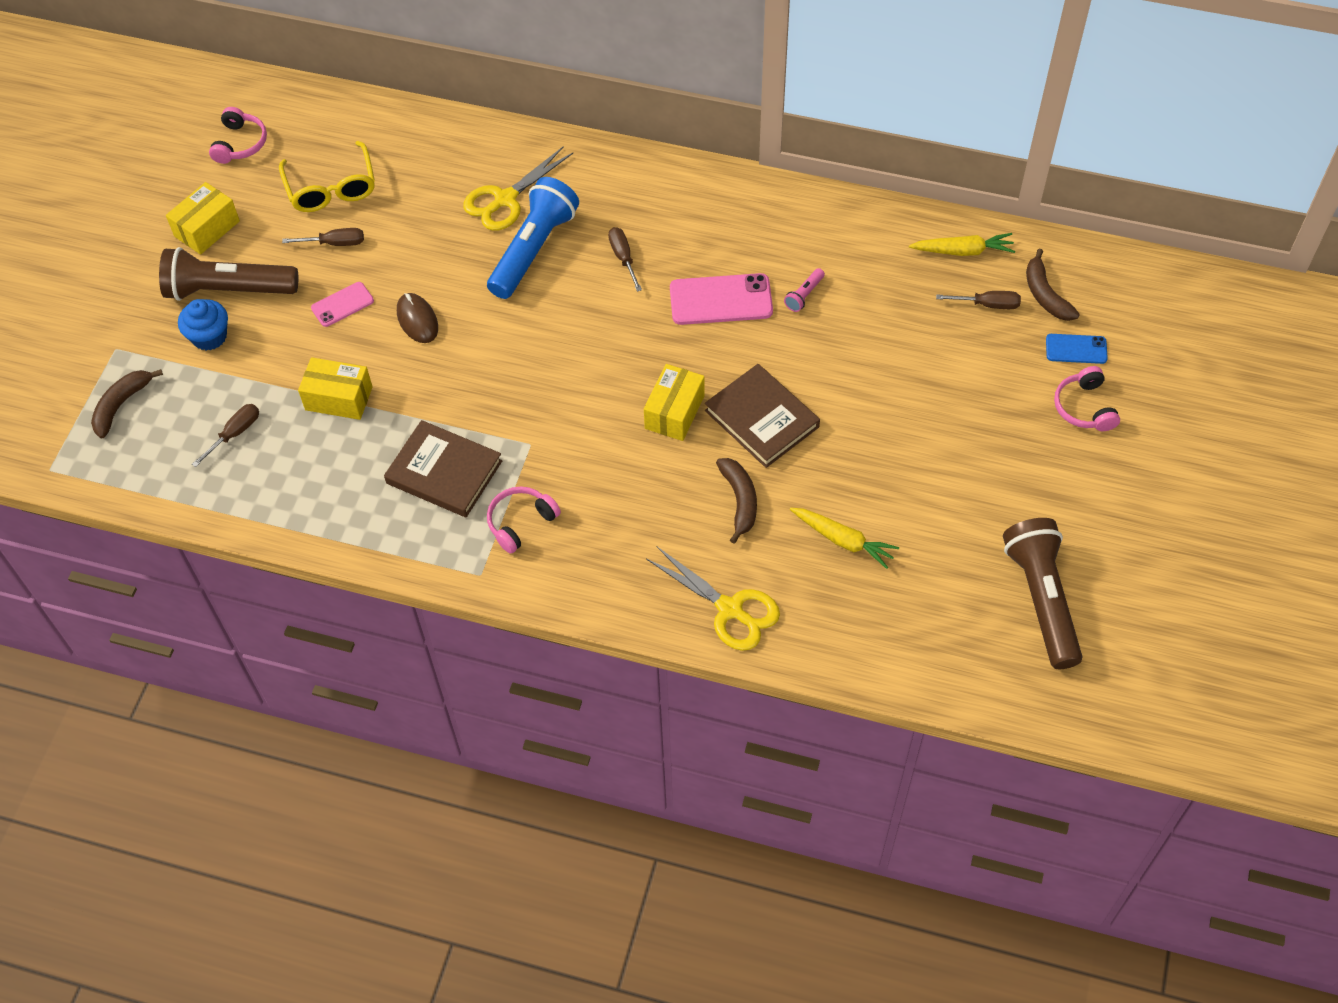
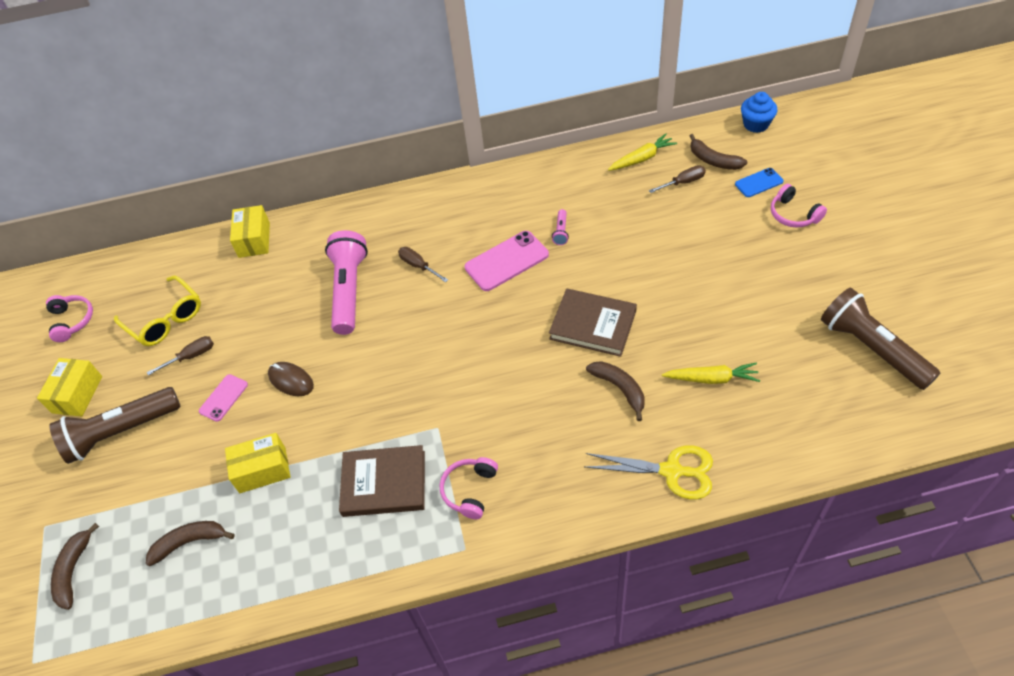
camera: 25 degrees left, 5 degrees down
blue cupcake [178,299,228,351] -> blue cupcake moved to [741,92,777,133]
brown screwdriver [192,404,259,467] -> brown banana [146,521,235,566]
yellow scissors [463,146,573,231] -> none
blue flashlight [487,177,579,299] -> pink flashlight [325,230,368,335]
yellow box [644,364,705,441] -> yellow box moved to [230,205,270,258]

....................

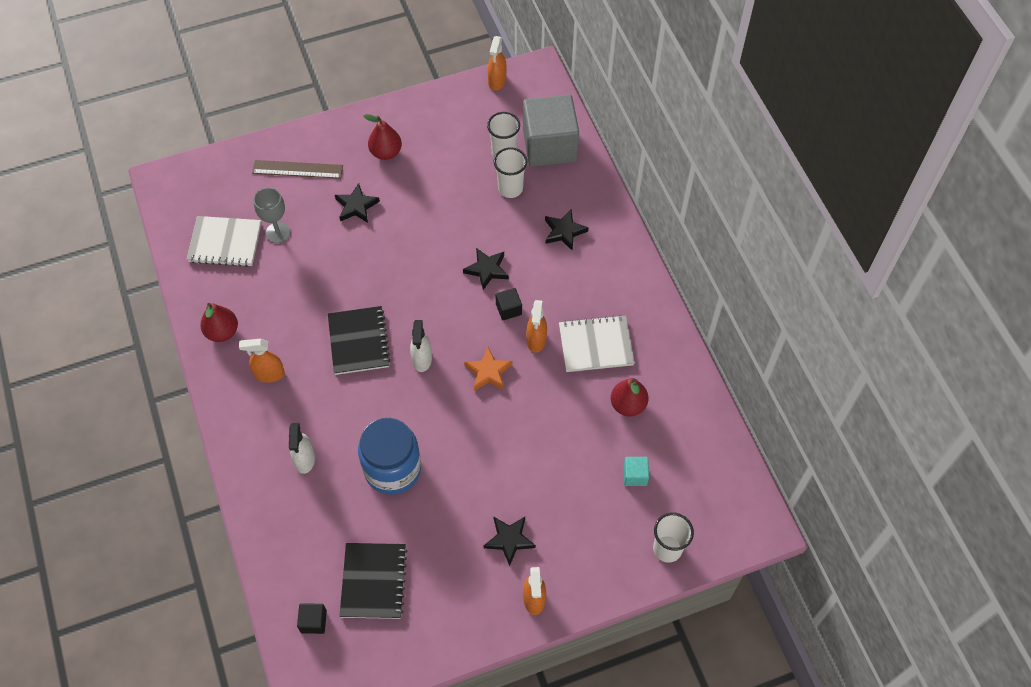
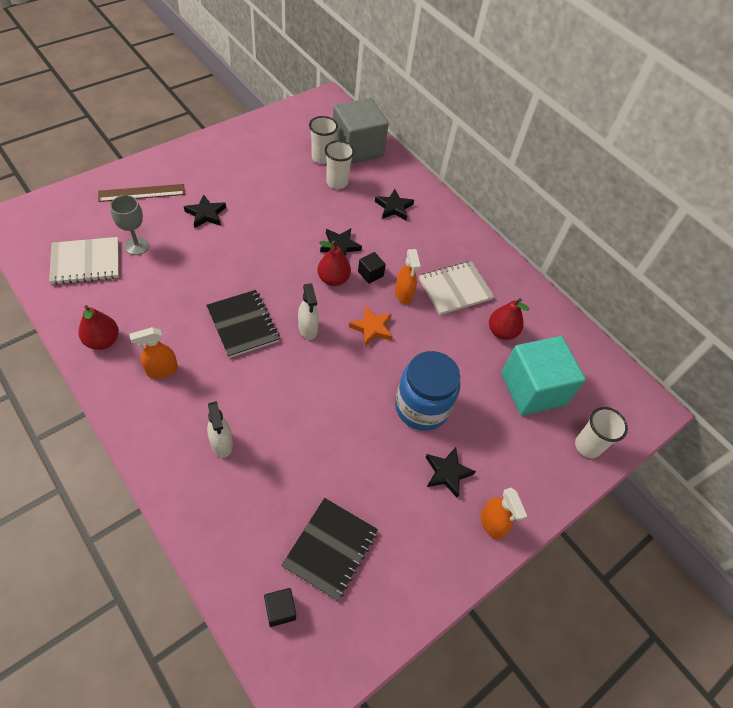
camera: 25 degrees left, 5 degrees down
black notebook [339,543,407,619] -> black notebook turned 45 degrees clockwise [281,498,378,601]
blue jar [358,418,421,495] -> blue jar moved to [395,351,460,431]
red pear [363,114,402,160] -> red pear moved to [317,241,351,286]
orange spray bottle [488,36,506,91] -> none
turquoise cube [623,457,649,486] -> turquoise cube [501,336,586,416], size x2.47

....................

WORK REQUIRED >> Starting at the line above that contains "yellow scissors [463,146,573,231] -> none", write out each line exactly until the line that contains "yellow box [644,364,705,441]" has been written, and stop there.

THE COMPLETED TASK >>
yellow scissors [463,146,573,231] -> none
blue flashlight [487,177,579,299] -> pink flashlight [325,230,368,335]
yellow box [644,364,705,441] -> yellow box moved to [230,205,270,258]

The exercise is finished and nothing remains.